● THE PROBLEM: Only the lines that include "LIGHT" should be copied from the data below.

Stored data

....

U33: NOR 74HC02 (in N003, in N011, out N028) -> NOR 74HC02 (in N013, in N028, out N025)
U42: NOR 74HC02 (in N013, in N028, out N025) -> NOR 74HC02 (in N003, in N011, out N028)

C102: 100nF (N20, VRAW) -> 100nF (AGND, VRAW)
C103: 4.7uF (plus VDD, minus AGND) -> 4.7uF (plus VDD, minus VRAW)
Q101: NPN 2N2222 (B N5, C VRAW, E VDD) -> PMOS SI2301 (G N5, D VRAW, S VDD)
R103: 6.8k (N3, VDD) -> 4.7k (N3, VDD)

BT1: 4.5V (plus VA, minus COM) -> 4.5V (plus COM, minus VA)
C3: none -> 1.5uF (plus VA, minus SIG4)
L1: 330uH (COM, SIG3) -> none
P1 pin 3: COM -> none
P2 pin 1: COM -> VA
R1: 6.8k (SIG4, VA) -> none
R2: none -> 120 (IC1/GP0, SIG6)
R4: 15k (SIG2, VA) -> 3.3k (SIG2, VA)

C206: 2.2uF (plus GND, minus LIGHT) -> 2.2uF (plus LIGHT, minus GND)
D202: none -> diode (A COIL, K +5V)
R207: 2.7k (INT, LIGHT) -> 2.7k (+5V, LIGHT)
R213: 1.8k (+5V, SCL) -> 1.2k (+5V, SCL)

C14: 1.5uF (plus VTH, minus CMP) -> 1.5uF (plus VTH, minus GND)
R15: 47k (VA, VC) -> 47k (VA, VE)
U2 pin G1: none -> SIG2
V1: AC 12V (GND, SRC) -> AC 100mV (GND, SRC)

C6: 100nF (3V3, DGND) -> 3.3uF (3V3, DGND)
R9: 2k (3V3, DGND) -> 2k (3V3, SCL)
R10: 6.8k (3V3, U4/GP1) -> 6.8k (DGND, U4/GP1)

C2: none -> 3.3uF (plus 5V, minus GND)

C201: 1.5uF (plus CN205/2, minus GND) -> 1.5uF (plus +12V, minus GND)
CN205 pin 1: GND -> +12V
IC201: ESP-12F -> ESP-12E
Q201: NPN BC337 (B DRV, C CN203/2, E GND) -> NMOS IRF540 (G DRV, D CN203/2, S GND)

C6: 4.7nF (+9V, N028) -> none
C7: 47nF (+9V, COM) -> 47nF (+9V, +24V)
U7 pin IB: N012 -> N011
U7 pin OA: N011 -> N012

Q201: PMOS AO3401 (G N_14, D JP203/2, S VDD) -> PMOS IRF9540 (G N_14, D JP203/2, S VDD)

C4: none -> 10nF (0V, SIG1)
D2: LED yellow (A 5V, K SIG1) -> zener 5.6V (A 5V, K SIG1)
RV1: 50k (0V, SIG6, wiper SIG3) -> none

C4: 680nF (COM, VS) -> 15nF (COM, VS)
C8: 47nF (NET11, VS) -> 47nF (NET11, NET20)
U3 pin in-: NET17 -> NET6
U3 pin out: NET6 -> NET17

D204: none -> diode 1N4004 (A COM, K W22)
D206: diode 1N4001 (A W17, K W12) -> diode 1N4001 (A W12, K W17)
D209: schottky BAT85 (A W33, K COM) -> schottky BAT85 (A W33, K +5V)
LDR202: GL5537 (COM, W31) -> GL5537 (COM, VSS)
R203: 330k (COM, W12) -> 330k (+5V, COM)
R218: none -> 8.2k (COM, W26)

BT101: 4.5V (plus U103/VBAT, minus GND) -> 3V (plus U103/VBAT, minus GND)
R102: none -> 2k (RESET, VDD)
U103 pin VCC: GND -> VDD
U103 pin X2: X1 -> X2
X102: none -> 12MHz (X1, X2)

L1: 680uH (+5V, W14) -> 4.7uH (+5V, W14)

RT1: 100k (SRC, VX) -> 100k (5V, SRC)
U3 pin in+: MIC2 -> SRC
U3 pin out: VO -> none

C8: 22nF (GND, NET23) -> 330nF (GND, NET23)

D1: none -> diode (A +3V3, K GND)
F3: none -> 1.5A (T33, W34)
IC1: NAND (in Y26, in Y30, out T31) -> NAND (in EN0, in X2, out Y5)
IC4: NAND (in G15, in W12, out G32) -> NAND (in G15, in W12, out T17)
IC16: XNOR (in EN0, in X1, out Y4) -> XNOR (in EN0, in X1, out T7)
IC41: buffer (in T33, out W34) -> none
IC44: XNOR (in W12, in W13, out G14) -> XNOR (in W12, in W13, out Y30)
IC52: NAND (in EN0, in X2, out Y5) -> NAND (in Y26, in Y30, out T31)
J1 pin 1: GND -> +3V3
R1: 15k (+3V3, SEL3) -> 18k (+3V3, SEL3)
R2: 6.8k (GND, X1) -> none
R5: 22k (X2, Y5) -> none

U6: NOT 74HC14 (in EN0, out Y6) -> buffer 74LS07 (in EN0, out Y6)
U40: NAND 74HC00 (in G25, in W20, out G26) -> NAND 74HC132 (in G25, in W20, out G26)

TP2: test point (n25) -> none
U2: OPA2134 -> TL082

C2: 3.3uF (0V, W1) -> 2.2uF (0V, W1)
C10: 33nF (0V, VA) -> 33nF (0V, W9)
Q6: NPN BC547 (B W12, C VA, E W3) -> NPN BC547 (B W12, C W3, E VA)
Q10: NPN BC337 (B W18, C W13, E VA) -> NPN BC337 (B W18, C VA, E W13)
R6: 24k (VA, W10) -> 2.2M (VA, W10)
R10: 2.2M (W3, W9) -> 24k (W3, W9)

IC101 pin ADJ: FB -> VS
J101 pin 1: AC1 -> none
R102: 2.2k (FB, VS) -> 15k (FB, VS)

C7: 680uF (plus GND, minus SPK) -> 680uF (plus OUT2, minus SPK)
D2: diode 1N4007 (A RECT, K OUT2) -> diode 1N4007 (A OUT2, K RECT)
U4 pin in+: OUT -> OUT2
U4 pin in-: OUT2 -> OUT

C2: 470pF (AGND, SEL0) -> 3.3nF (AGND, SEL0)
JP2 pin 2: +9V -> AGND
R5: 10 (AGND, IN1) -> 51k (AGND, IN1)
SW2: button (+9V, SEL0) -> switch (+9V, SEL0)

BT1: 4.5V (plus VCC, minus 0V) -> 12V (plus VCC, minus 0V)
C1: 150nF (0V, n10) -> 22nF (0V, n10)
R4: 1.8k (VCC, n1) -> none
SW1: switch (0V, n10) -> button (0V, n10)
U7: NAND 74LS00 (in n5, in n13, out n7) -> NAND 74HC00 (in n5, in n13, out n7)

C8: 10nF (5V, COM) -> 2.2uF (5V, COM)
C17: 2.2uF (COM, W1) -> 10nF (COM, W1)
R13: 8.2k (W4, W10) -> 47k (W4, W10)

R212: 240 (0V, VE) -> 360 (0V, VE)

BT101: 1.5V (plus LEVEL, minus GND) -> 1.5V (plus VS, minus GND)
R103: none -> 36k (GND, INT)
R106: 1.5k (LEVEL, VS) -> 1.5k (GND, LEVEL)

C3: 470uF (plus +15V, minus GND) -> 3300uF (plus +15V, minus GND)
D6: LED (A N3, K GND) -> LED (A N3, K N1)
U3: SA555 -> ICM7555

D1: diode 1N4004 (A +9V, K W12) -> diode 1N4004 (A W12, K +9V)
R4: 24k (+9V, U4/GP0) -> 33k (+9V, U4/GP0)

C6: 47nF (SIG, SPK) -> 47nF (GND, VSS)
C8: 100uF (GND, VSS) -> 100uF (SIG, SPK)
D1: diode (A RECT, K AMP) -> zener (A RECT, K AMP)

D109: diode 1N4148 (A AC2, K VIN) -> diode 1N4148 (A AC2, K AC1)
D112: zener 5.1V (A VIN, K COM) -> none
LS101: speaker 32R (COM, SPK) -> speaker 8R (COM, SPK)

....

● EXERCISE SOLUTION:
C206: 2.2uF (plus GND, minus LIGHT) -> 2.2uF (plus LIGHT, minus GND)
R207: 2.7k (INT, LIGHT) -> 2.7k (+5V, LIGHT)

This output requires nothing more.